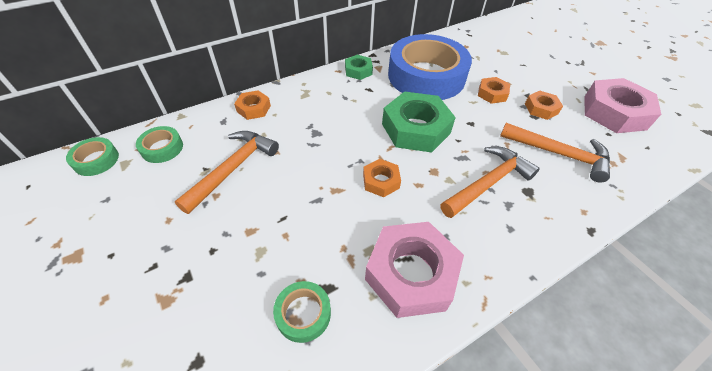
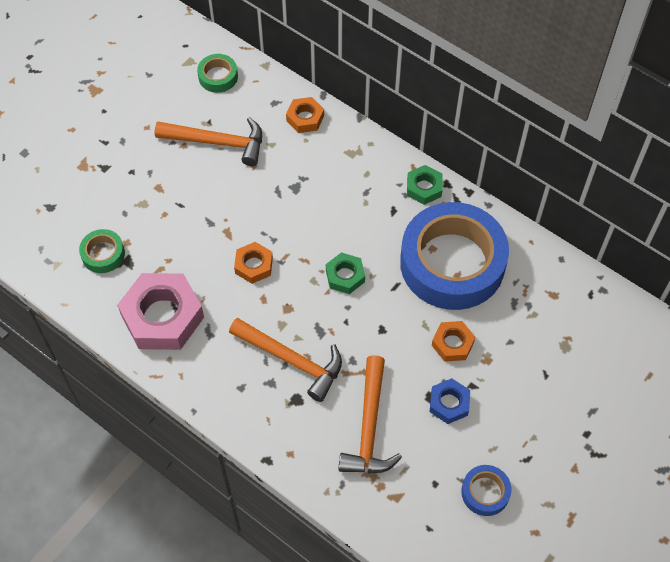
camera: 70 degrees right, 10 degrees up
(96, 160) = (184, 40): green tape -> none
(415, 128) = (345, 276): green nut -> green nut, size x0.51
(541, 108) = (449, 403): orange nut -> blue nut
(614, 112) = (485, 492): pink nut -> blue tape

◇ ◇ ◇ ◇

▸ **Requirement**
In the data above, find the line containing "(541, 108) = (449, 403): orange", then copy it and every later line exactly.

▸ **Answer space**
(541, 108) = (449, 403): orange nut -> blue nut
(614, 112) = (485, 492): pink nut -> blue tape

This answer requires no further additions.